— What the task requires —
For the records that follow, return only the count of lines containing the string "green".

— Data records —
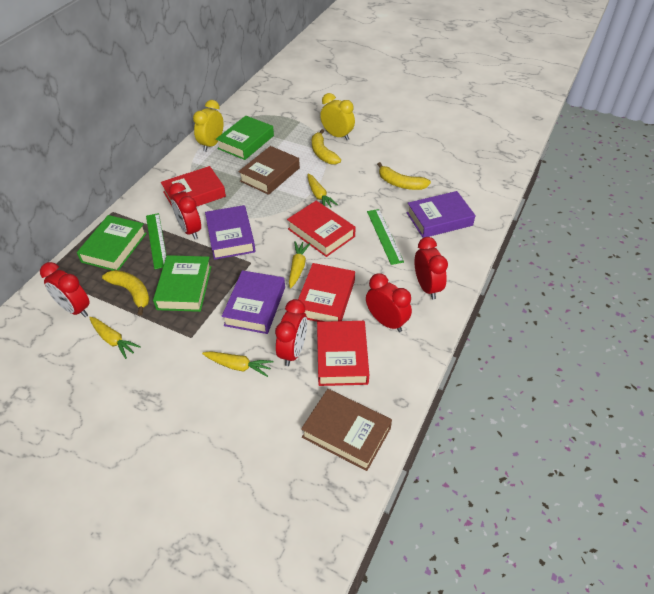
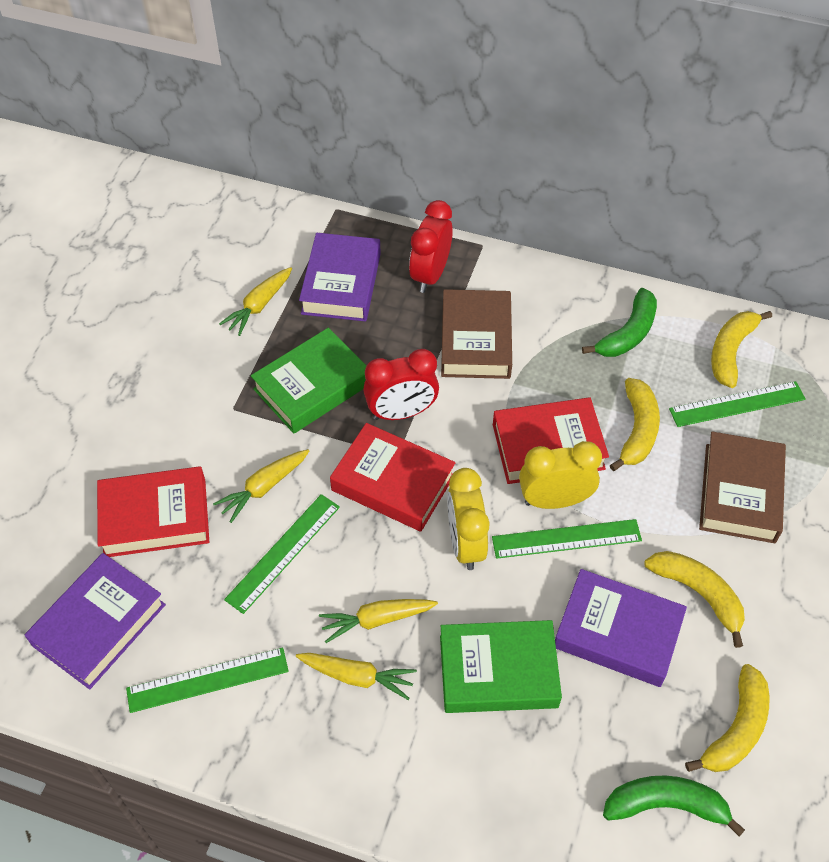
green banana: 0 -> 2
green book: 3 -> 2
green ruler: 2 -> 4
red book: 4 -> 3
red clock: 5 -> 2
yellow banana: 3 -> 4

— Task output —
3